Records supplied:
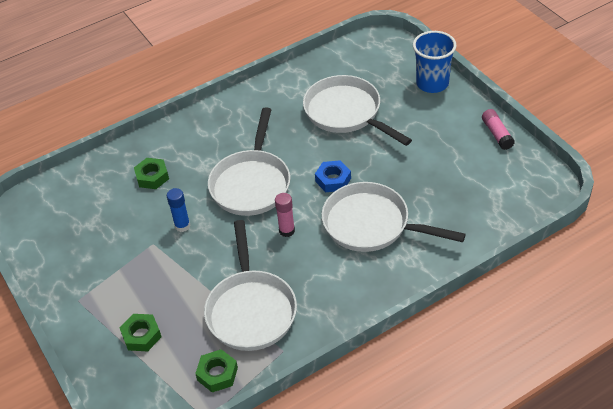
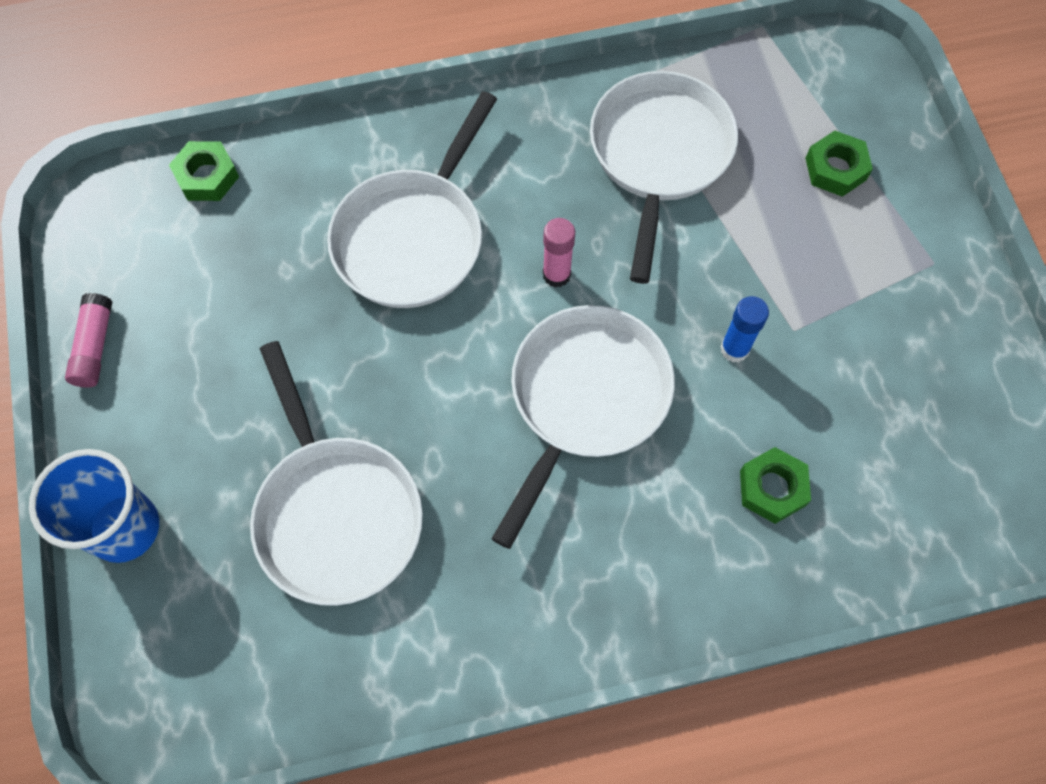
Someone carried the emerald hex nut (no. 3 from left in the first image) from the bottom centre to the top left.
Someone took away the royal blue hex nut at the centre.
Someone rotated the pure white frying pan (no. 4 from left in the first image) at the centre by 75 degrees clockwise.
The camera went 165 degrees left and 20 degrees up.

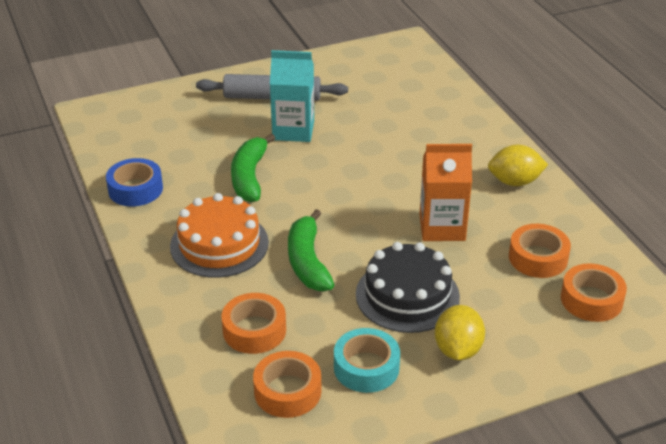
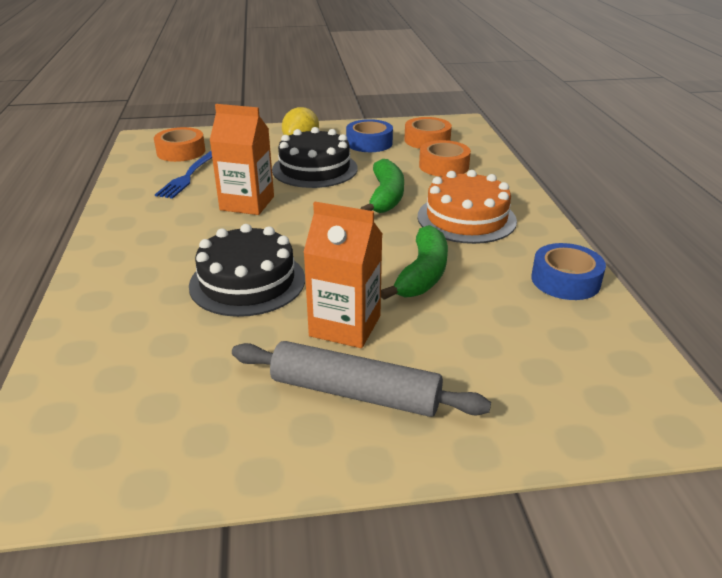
Someone repainted the teal juice carton at the top centre, which became the orange juice carton (no. 2 from left) at the centre.
Someone repainted the teal sticky tape at the bottom centre, which became the royal blue sticky tape (no. 1 from left) at the top centre.
Someone took away the golden lemon (no. 2 from left) at the middle right.
Someone swapped the orange sticky tape (no. 3 from left) at the middle right for the royal blue table fork at the top left.
Someone put down the jet-black layer cake (no. 1 from left) at the centre.
The camera went 165 degrees left and 5 degrees down.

Task details: Each line containing "orange" belongs in the answer; pick these out of the material and copy them.

Written answer:
Someone repainted the teal juice carton at the top centre, which became the orange juice carton (no. 2 from left) at the centre.
Someone swapped the orange sticky tape (no. 3 from left) at the middle right for the royal blue table fork at the top left.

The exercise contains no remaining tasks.